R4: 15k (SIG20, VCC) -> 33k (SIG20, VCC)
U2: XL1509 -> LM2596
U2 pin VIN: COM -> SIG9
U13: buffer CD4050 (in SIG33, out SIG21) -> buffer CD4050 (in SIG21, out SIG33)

----------------

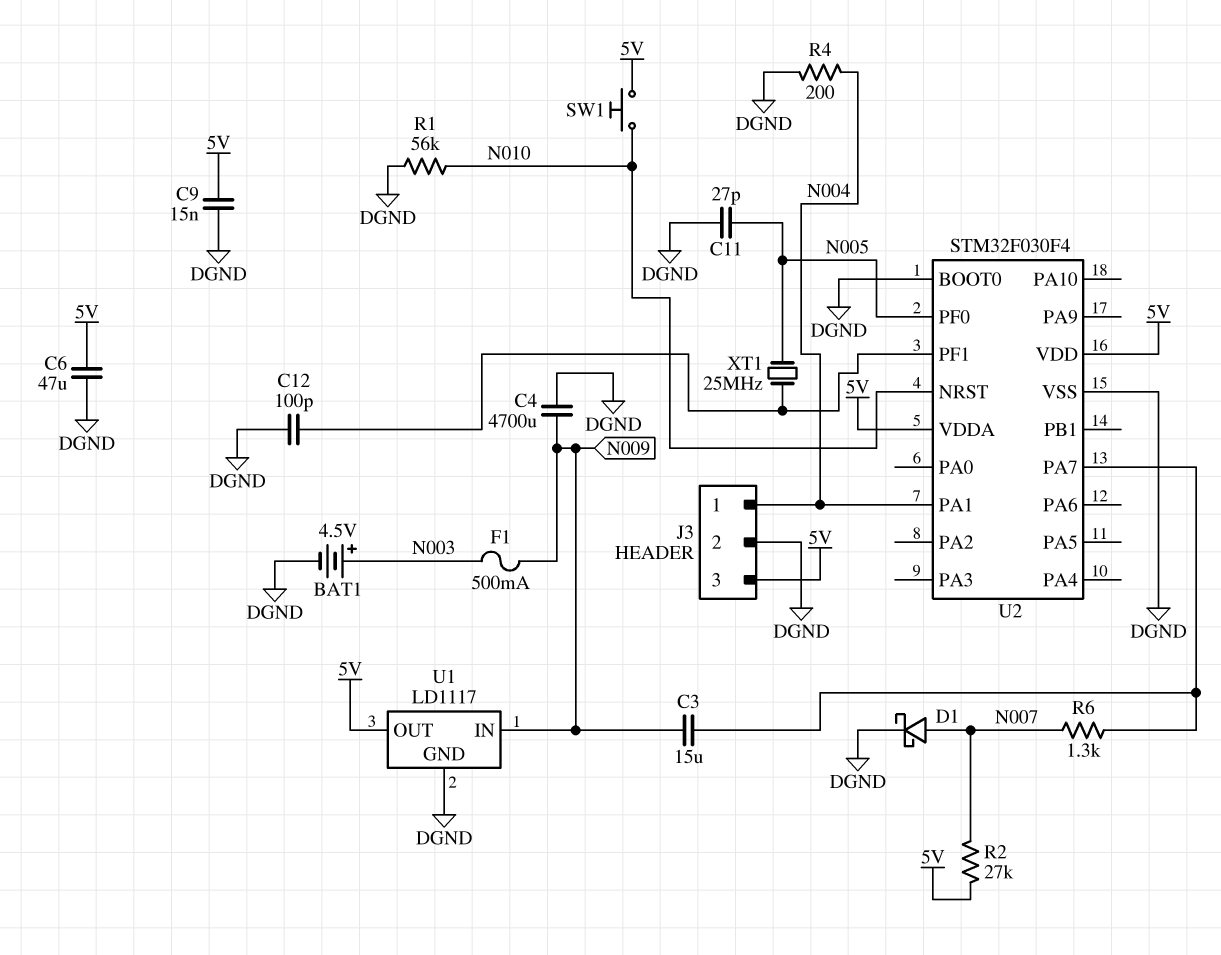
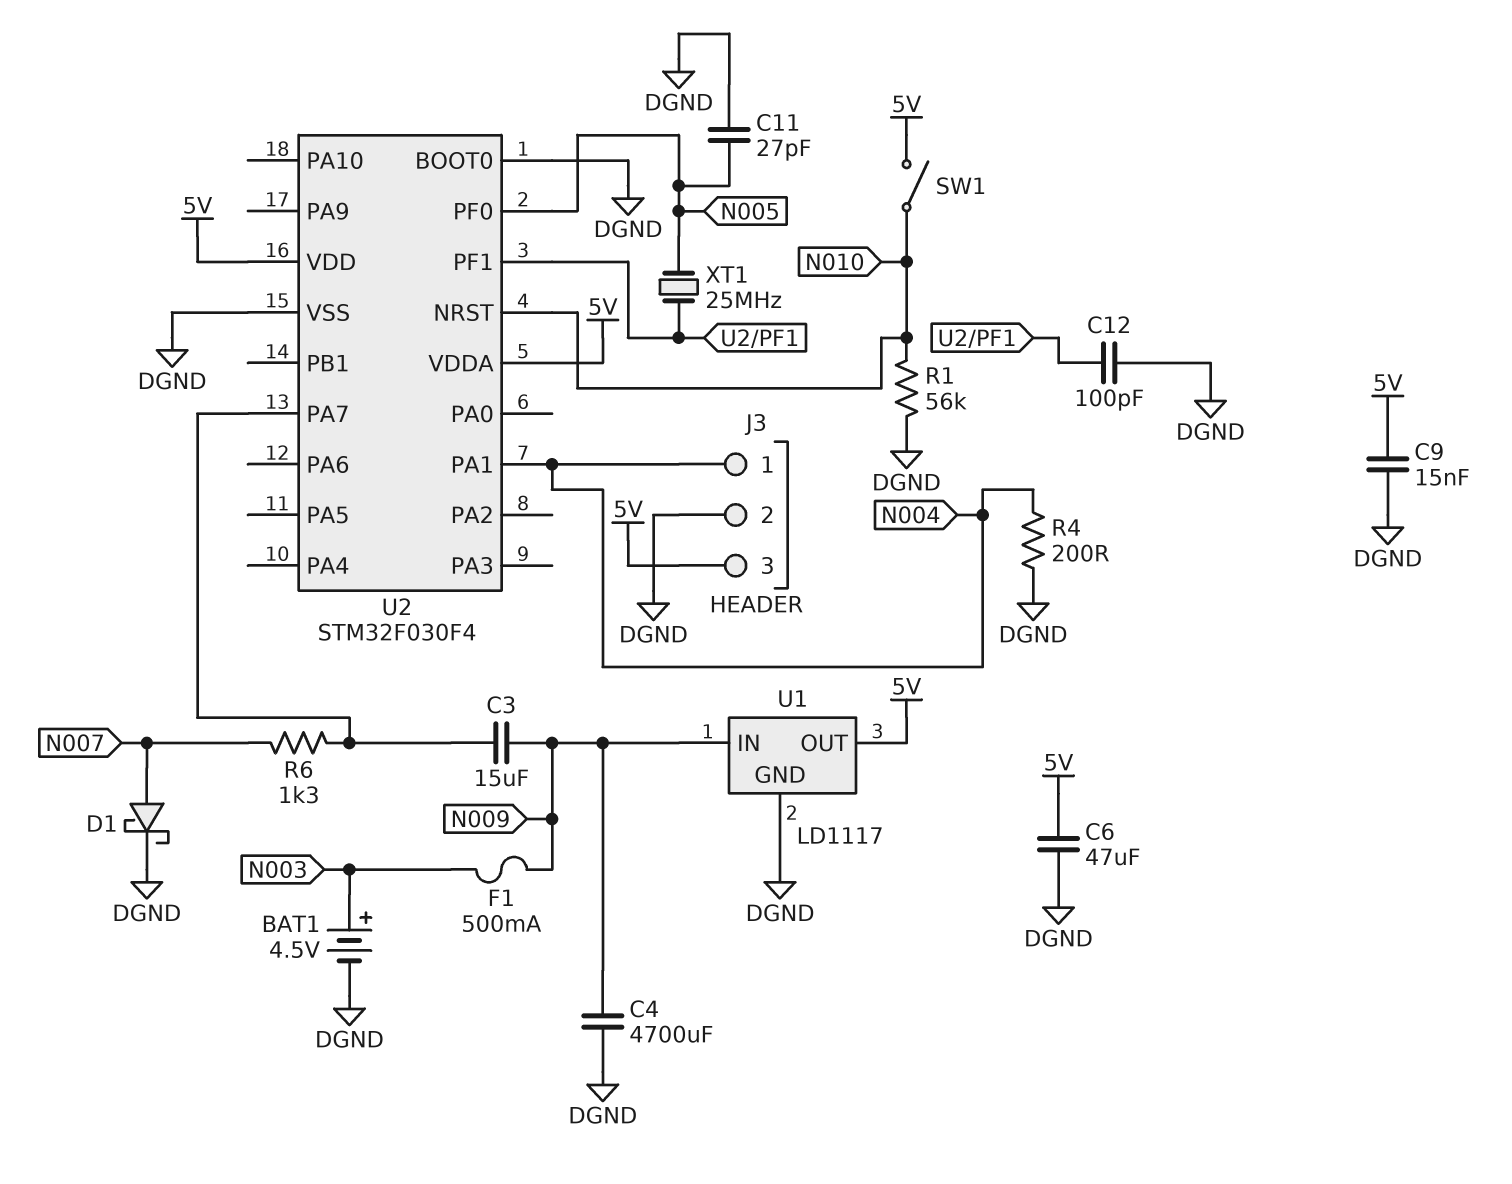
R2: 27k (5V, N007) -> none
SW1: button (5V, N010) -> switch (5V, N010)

----------------

Task objective: The entries above hold the needed span. Transcribe exactly the lines from the one with "U2: XL1509 -> LM2596" to the one with "U13: buffer CD4050", both included.

Answer section:
U2: XL1509 -> LM2596
U2 pin VIN: COM -> SIG9
U13: buffer CD4050 (in SIG33, out SIG21) -> buffer CD4050 (in SIG21, out SIG33)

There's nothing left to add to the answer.